**TASK TO COMPLETE**: Give again, unaltered, the lines of the listing below that run from the line having "OLED3 pin GND: GND -> 3V3" through the line having "TEMP pin OUT: A7 -> A2".

**AVAILABLE DATA**:

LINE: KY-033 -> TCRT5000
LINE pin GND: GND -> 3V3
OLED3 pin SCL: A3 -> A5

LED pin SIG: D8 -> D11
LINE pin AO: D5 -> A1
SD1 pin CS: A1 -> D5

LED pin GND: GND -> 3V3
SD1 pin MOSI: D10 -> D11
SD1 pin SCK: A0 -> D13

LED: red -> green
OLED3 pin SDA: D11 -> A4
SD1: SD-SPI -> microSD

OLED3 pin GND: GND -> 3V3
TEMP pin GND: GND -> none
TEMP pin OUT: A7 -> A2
--
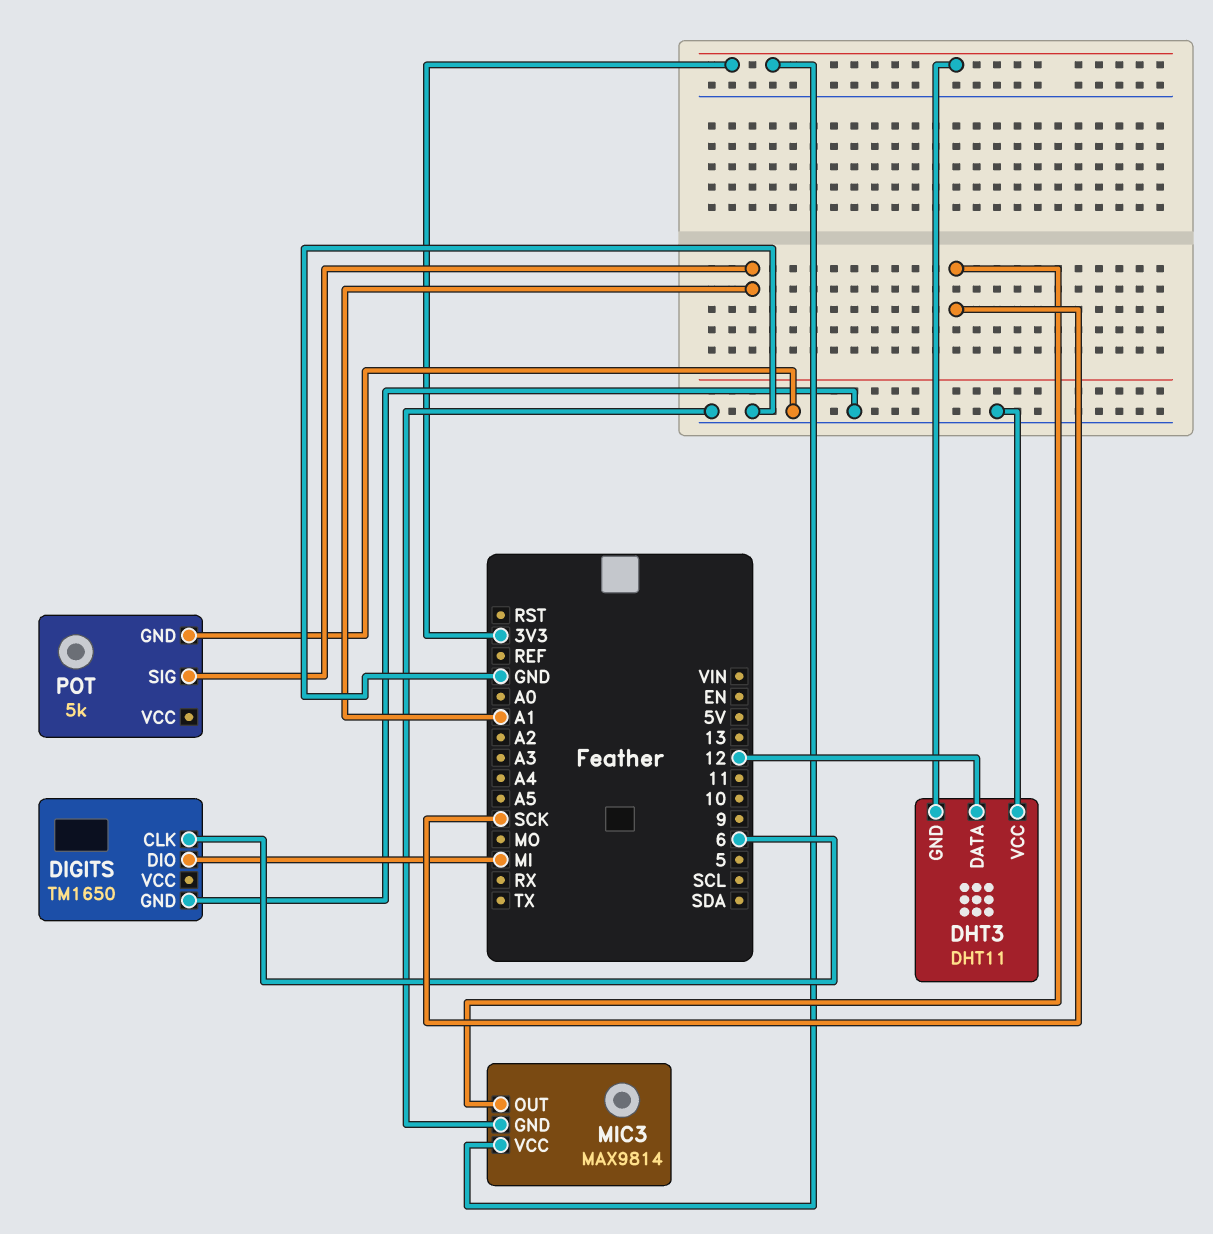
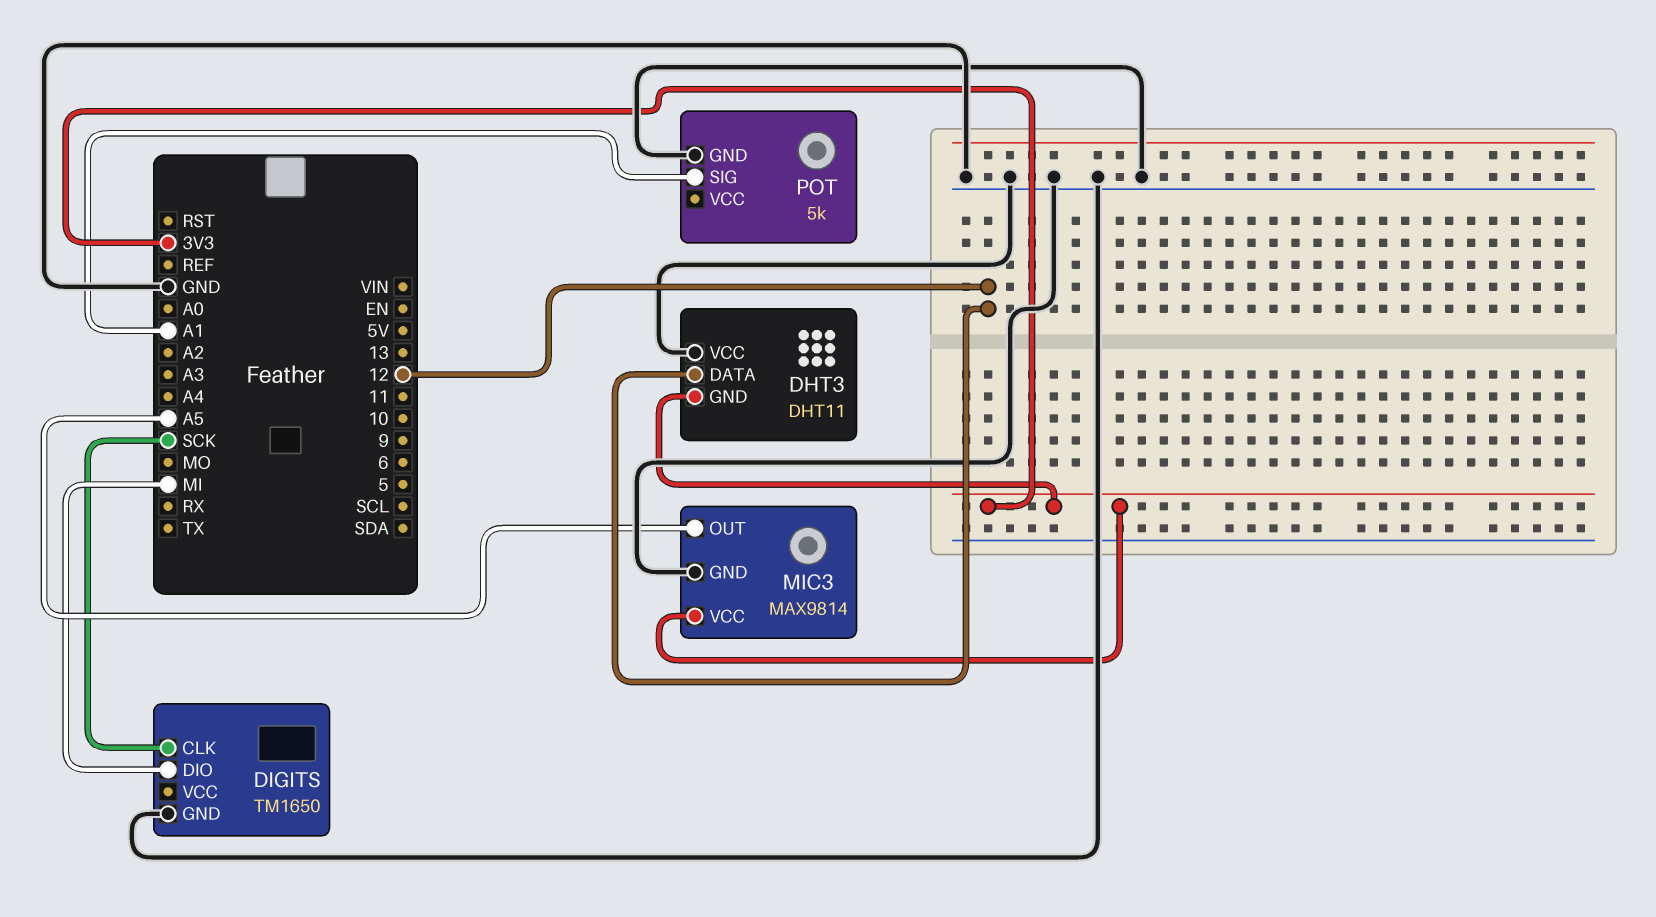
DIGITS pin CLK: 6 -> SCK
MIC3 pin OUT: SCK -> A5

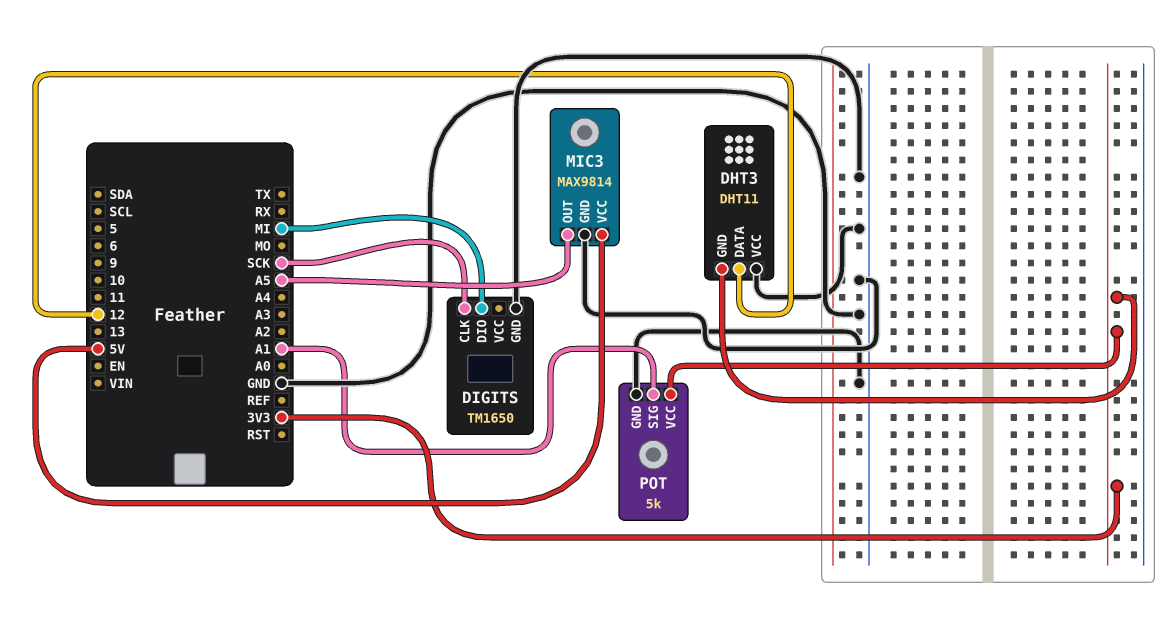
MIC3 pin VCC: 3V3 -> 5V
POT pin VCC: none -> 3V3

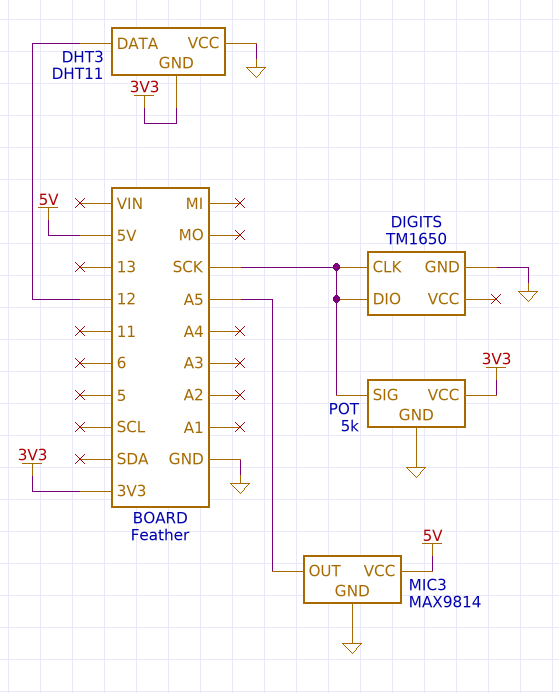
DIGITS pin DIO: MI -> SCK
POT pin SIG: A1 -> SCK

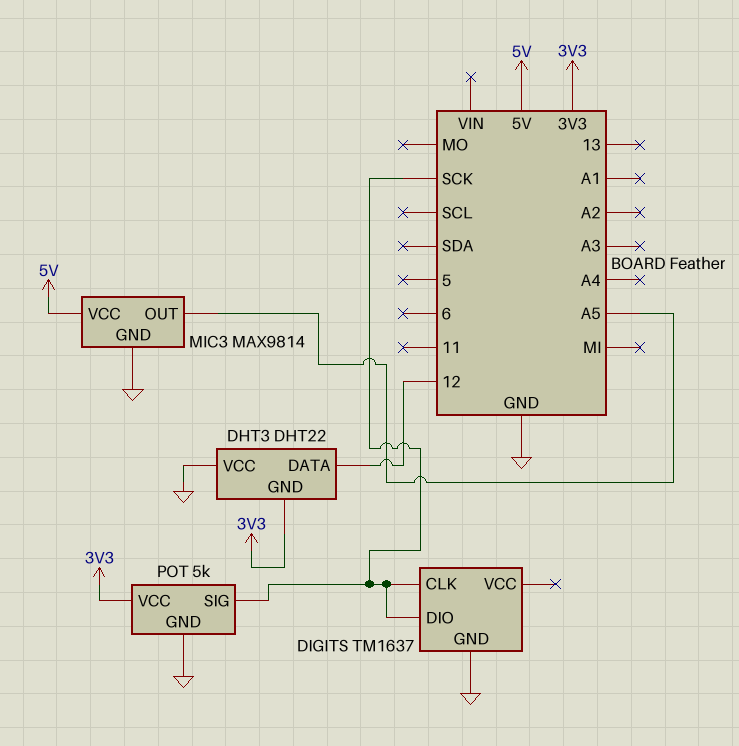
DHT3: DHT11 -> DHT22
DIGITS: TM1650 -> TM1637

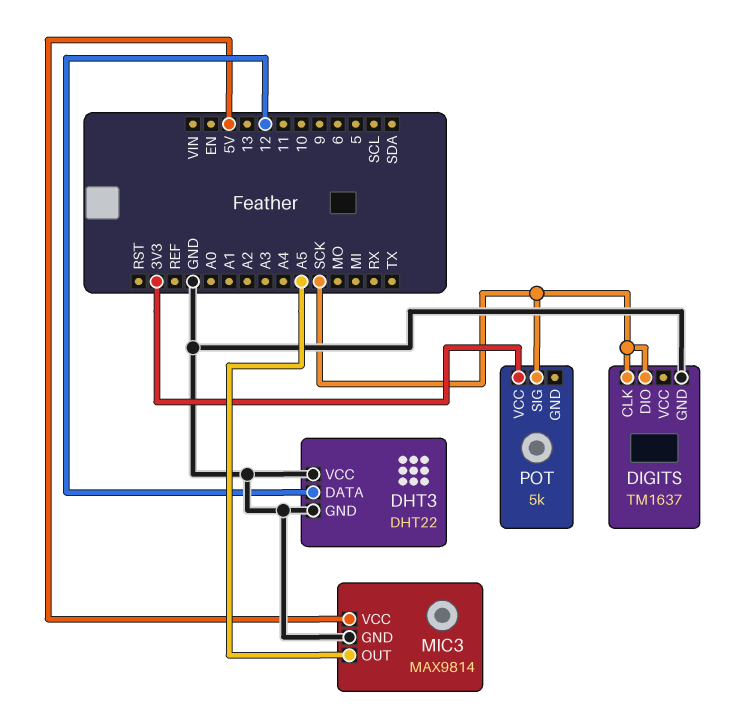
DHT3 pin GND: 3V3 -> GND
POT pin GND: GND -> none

**RESULT FOR THIS EXERCISE**:
OLED3 pin GND: GND -> 3V3
TEMP pin GND: GND -> none
TEMP pin OUT: A7 -> A2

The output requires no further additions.